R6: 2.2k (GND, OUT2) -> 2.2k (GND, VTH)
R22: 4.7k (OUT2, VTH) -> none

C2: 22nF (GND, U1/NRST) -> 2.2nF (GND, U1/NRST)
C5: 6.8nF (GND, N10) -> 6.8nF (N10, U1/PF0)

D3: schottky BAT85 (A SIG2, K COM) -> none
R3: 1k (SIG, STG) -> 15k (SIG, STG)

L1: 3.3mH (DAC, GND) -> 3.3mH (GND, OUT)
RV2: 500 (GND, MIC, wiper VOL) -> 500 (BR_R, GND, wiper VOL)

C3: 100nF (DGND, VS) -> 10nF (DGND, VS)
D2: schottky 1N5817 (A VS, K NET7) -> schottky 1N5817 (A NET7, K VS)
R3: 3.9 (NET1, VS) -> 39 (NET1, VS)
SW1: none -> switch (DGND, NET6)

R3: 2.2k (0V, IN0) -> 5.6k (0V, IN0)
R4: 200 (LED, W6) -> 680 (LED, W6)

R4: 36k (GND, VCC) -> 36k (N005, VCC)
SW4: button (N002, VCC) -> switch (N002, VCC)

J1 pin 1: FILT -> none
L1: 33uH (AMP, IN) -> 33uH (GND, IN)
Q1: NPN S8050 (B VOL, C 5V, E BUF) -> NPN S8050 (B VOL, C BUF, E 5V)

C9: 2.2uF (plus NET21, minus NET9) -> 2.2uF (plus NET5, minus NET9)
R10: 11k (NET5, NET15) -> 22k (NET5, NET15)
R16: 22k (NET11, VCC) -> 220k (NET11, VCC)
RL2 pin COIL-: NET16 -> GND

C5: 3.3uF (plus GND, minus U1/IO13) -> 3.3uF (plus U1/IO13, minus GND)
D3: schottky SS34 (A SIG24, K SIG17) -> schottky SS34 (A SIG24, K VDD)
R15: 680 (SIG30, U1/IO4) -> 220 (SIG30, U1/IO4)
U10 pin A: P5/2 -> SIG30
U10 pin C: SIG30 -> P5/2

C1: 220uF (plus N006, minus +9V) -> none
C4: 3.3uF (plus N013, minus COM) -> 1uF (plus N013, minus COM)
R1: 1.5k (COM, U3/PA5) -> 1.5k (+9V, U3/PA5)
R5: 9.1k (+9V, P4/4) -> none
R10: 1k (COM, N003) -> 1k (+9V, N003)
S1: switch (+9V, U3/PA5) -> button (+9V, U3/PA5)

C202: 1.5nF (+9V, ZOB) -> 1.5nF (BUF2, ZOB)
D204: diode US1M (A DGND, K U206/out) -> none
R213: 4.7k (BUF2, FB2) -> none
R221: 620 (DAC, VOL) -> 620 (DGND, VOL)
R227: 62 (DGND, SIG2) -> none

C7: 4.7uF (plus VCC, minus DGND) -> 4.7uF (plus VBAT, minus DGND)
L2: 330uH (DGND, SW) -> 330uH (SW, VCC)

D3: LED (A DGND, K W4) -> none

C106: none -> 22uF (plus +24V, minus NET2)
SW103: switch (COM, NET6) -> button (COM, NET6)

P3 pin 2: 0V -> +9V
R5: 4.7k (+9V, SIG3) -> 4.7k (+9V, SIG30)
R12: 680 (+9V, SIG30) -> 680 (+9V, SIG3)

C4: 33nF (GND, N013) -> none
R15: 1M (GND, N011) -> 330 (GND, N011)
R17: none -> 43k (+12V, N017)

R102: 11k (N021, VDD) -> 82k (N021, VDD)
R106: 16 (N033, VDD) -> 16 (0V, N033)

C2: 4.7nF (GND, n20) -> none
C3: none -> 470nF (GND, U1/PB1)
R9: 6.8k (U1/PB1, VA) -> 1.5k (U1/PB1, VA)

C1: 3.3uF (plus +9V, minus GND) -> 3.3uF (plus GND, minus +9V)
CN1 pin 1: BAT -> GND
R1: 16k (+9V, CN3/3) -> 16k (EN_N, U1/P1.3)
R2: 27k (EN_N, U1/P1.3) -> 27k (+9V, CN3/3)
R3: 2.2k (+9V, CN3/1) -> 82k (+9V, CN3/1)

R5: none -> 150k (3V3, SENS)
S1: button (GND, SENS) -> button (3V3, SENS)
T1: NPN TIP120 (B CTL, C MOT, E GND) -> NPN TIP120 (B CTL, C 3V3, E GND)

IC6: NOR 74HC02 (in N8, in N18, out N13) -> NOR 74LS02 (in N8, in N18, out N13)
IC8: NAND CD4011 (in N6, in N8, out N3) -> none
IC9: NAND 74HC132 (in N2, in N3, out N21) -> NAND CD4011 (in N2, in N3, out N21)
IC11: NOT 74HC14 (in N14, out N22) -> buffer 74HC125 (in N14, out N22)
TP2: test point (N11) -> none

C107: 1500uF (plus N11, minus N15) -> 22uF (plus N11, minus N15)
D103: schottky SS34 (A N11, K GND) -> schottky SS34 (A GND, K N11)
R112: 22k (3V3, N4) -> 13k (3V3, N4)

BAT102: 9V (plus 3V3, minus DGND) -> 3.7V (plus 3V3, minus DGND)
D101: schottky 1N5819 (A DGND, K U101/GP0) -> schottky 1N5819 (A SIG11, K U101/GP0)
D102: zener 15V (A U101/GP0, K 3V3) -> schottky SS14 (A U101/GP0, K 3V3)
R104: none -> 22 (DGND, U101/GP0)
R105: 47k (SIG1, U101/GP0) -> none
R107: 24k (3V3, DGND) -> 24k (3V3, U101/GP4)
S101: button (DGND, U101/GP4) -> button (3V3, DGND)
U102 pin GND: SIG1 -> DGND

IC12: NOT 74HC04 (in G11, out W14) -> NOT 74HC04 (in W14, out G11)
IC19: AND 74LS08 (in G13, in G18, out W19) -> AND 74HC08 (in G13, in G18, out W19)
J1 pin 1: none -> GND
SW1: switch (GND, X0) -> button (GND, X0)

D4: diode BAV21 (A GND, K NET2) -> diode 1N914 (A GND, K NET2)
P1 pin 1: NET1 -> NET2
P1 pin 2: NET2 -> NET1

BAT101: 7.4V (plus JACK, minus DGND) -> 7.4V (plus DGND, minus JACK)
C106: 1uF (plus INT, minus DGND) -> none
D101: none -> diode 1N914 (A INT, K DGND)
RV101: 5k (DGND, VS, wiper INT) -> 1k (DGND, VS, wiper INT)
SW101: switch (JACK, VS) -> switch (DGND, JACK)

> Work instruction: What you give back must be the stretch above, starting at the line with "D3: LED (A DGND, K W4) -> none" and ending at the line with "C4: 33nF (GND, N013) -> none", copied exactly.

> Solution for this task:
D3: LED (A DGND, K W4) -> none

C106: none -> 22uF (plus +24V, minus NET2)
SW103: switch (COM, NET6) -> button (COM, NET6)

P3 pin 2: 0V -> +9V
R5: 4.7k (+9V, SIG3) -> 4.7k (+9V, SIG30)
R12: 680 (+9V, SIG30) -> 680 (+9V, SIG3)

C4: 33nF (GND, N013) -> none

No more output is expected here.